▸ Exercise:
Word for word, restate the lines from the one holding "none -> grey brick C8 level 1" through the last line of the material below, and leave every picture out.

▸ Supplied material:
____

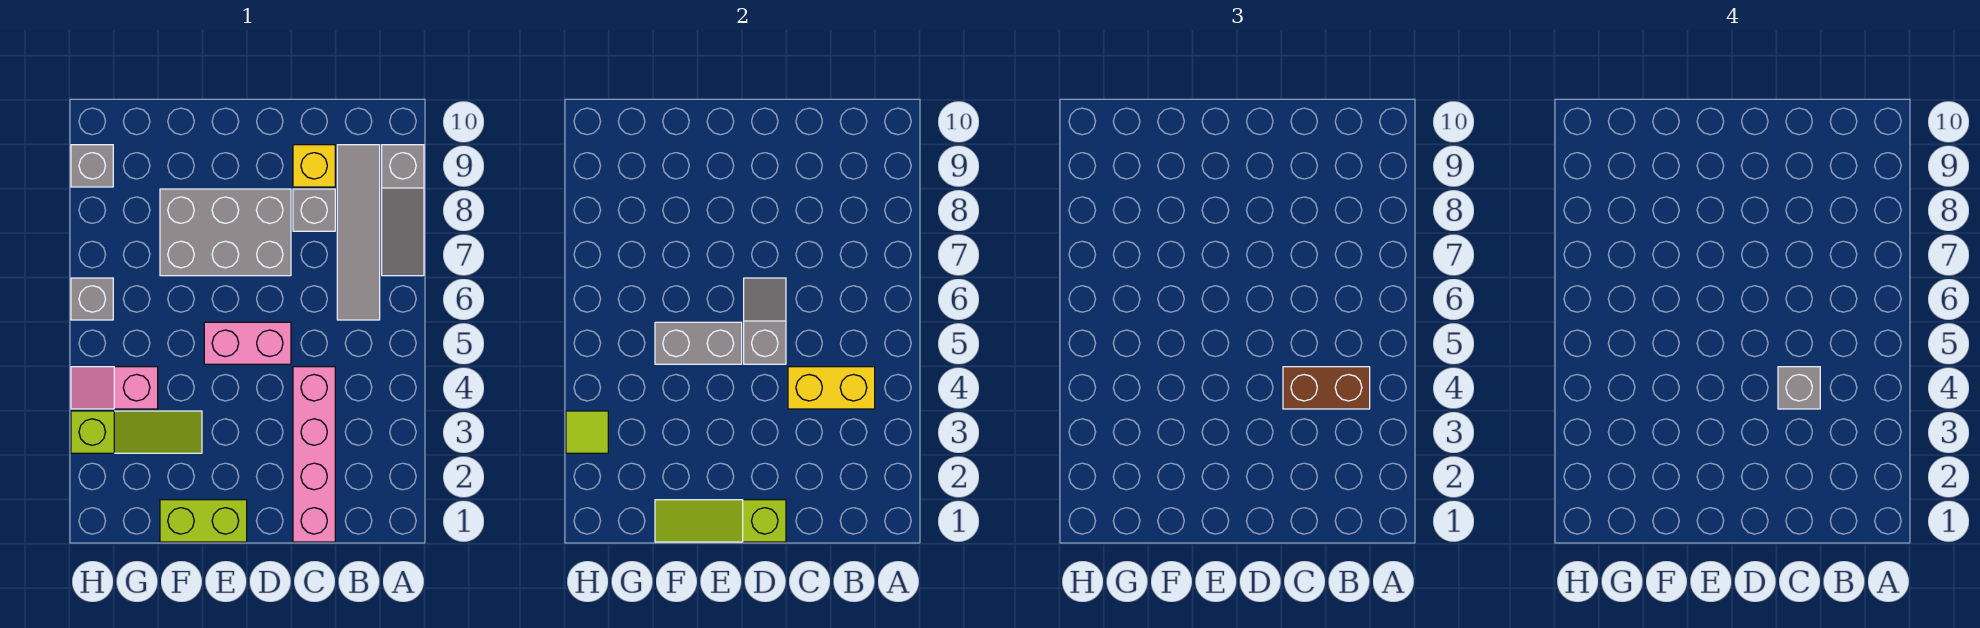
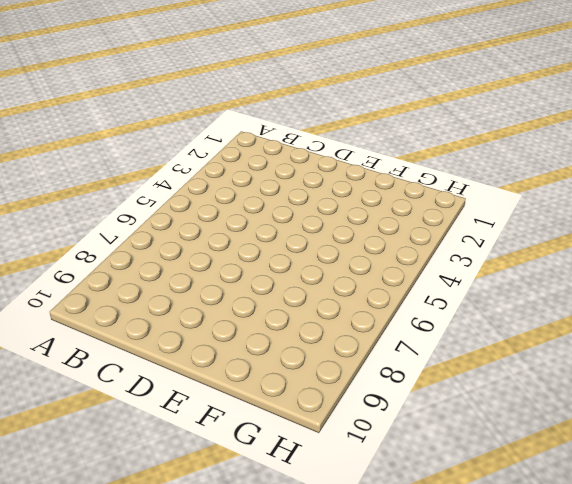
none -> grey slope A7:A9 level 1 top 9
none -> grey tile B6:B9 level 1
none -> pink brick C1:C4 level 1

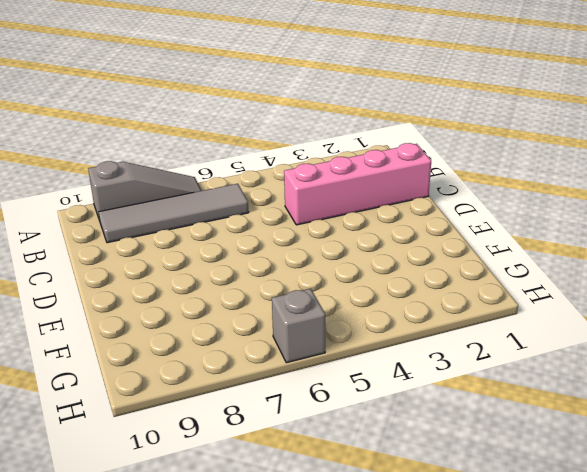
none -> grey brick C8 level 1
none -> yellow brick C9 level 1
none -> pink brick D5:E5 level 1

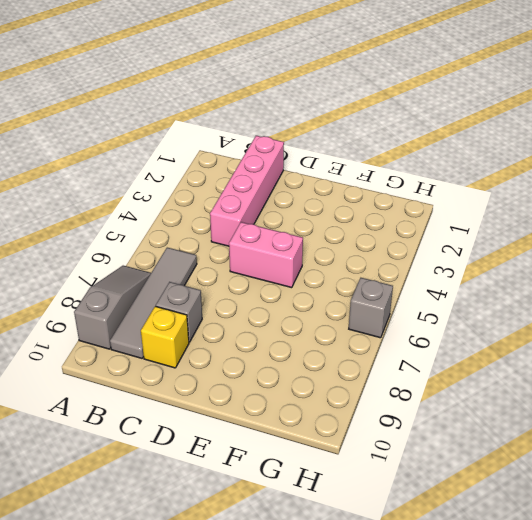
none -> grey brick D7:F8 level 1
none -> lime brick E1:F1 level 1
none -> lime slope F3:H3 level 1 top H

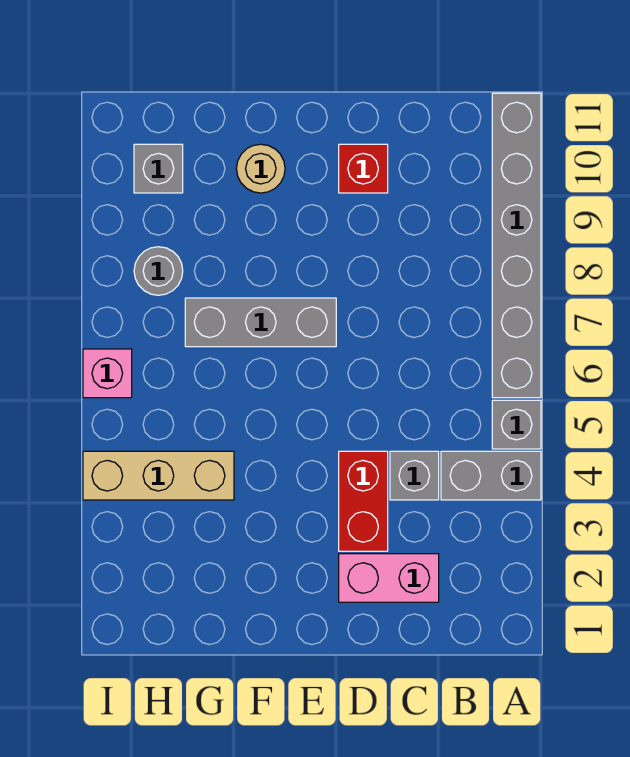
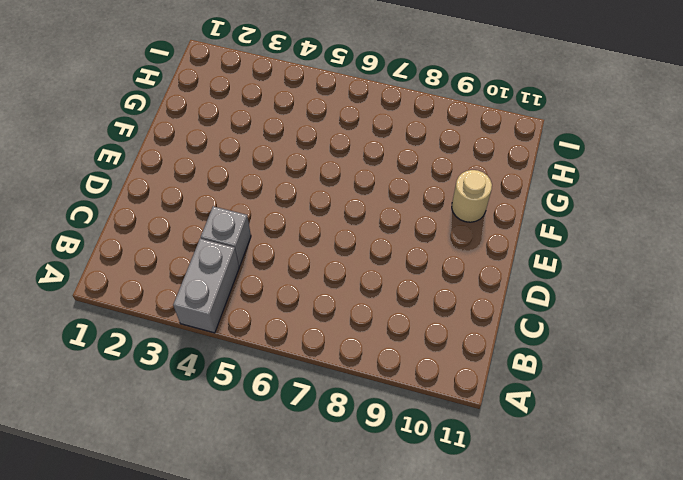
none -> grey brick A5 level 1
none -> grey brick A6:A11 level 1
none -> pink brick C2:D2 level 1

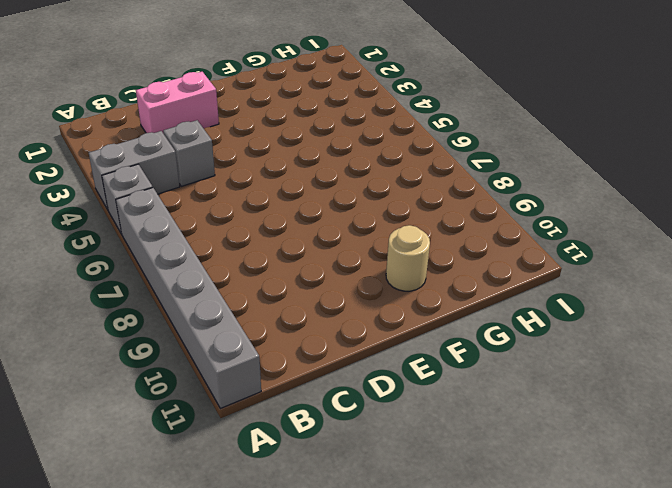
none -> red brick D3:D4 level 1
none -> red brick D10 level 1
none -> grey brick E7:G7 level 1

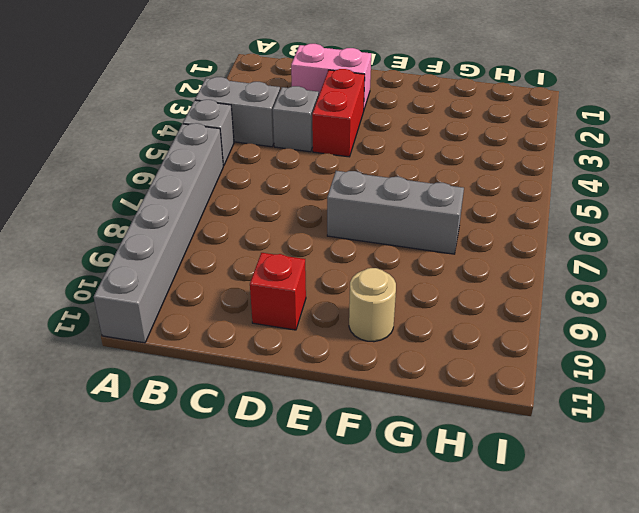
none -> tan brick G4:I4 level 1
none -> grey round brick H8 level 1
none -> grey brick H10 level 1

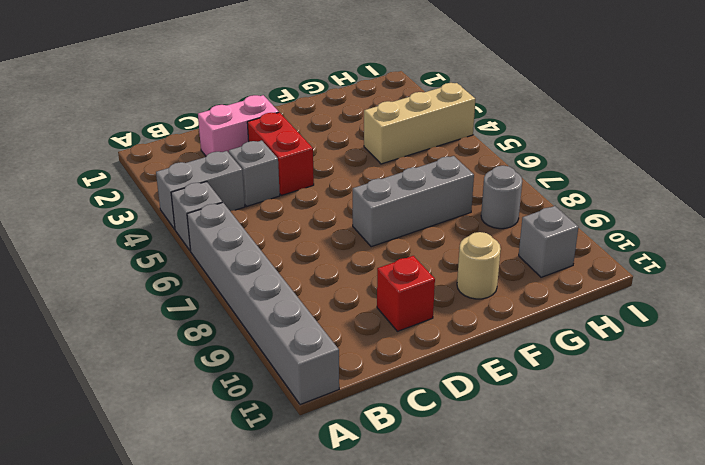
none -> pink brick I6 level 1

____

▸ Answer below:
none -> grey brick C8 level 1
none -> yellow brick C9 level 1
none -> pink brick D5:E5 level 1

none -> grey brick D7:F8 level 1
none -> lime brick E1:F1 level 1
none -> lime slope F3:H3 level 1 top H

none -> grey brick A5 level 1
none -> grey brick A6:A11 level 1
none -> pink brick C2:D2 level 1

none -> red brick D3:D4 level 1
none -> red brick D10 level 1
none -> grey brick E7:G7 level 1

none -> tan brick G4:I4 level 1
none -> grey round brick H8 level 1
none -> grey brick H10 level 1

none -> pink brick I6 level 1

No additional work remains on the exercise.